### REQUIRED WORK
Give again, word for word, each line of the data from the first through the one containing "pos1: [463, 145]". Pictures stay out.

[Dataset entries]
○ ○ ○
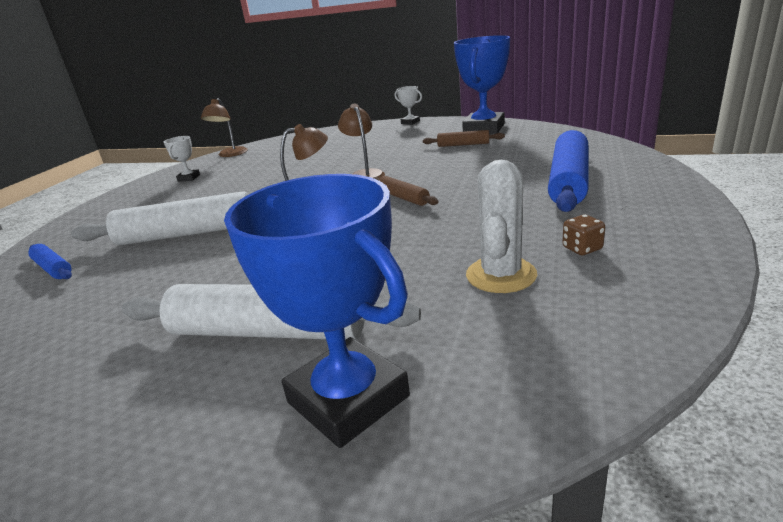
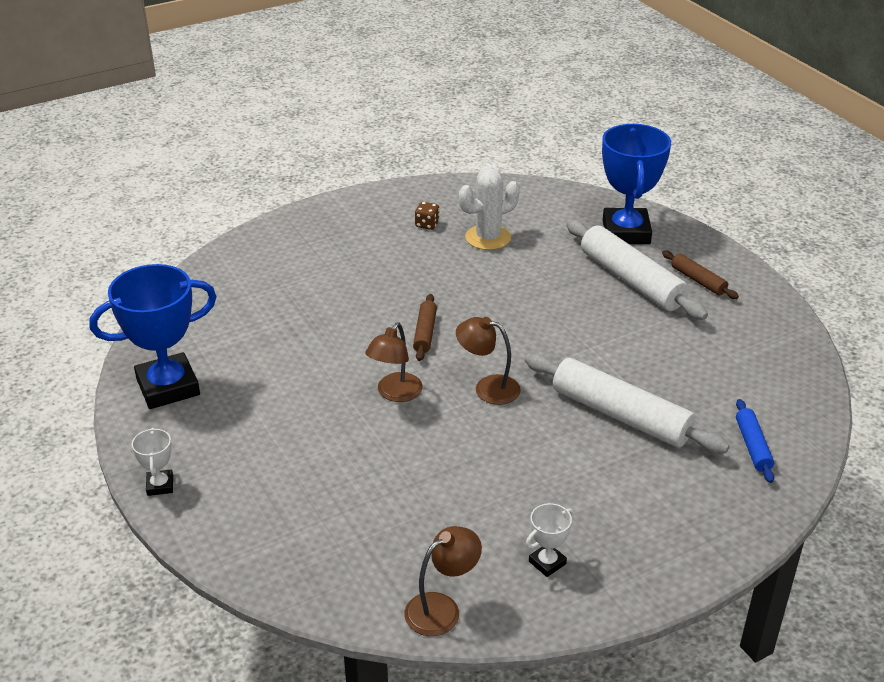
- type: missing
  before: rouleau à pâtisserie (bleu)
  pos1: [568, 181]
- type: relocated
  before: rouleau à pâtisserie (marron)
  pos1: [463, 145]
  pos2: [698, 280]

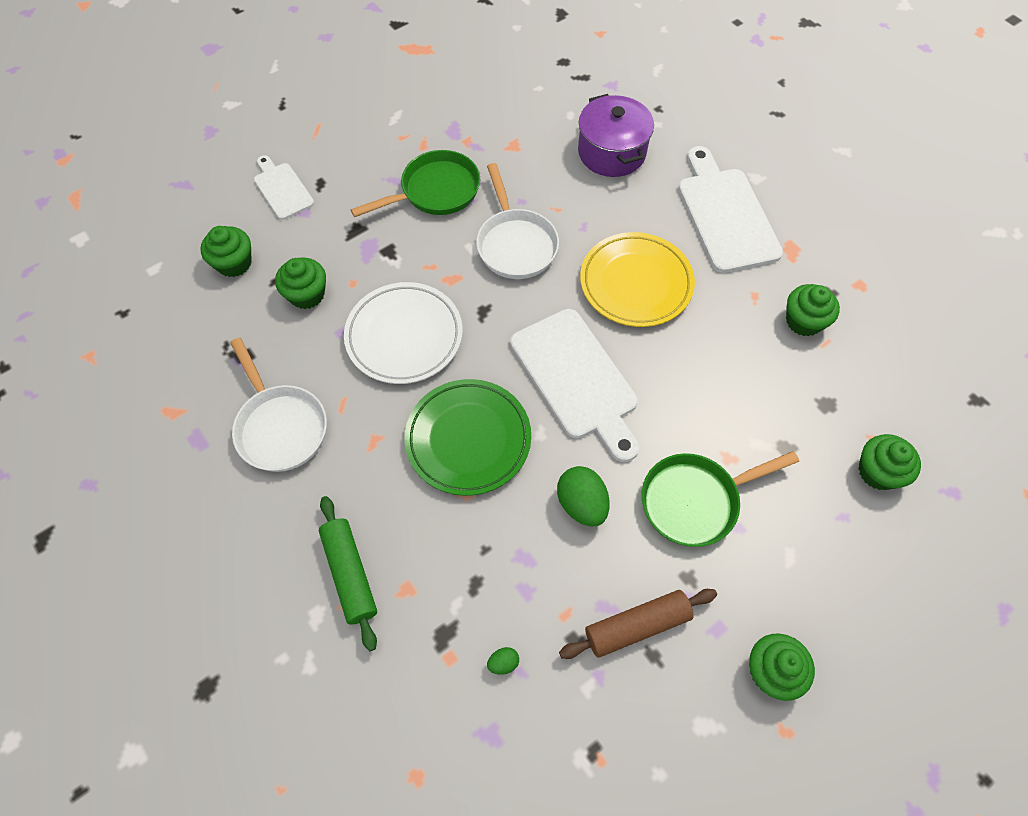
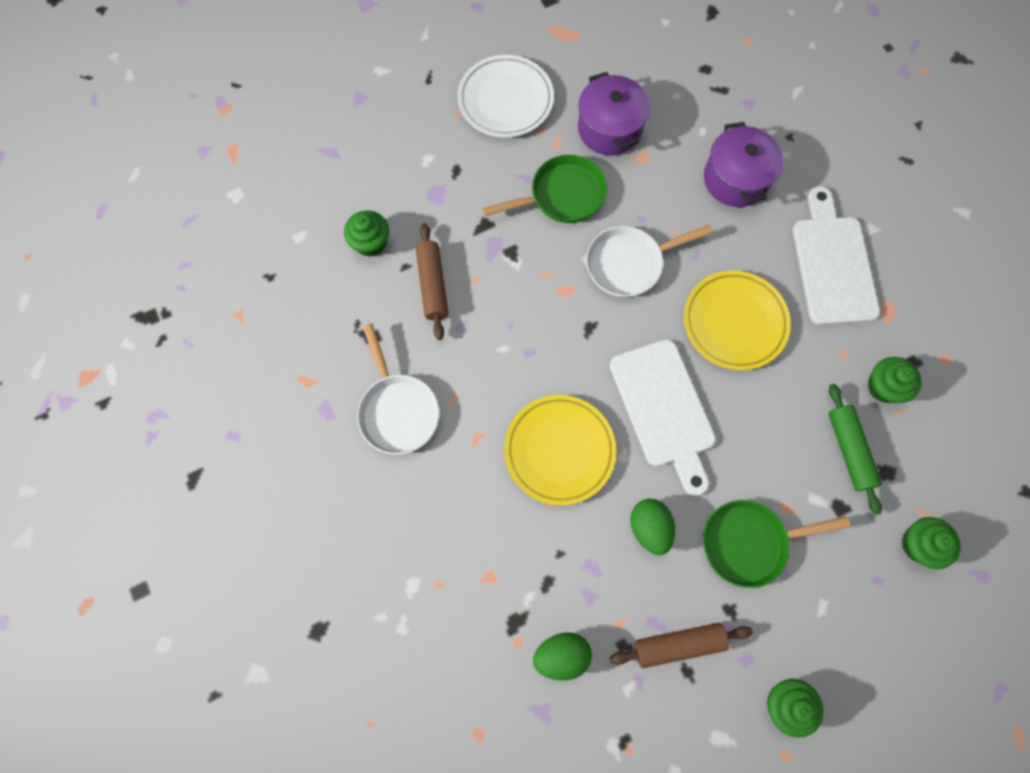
- type: missing
  before: planche à découper (blanc)
  pos1: [282, 189]
- type: appeared
  after: marmite (violet)
  pos2: [609, 128]
- type: relocated
  before: rouleau à pâtisserie (vert)
  pos1: [350, 574]
  pos2: [849, 450]
- type: relocated
  before: assiette (blanc)
  pos1: [404, 336]
  pos2: [505, 100]
- type: exchanged
  before: muffin (vert)
  after: rouleau à pâtisserie (marron)
  pos1: [307, 294]
  pos2: [433, 285]
- type: colour
  before: assiette (vert)
  after: assiette (jaune)
  pos1: [468, 439]
  pos2: [559, 450]
- type: spun
  before: poêle (blanc)
  pos1: [515, 244]
  pos2: [629, 264]
  turn: 75
- type: size
  before: œuf (vert)
  pos1: [503, 663]
  pos2: [561, 655]
  scale: 2.1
○ ○ ○
### SOLUTION BELOW
- type: missing
  before: rouleau à pâtisserie (bleu)
  pos1: [568, 181]
- type: relocated
  before: rouleau à pâtisserie (marron)
  pos1: [463, 145]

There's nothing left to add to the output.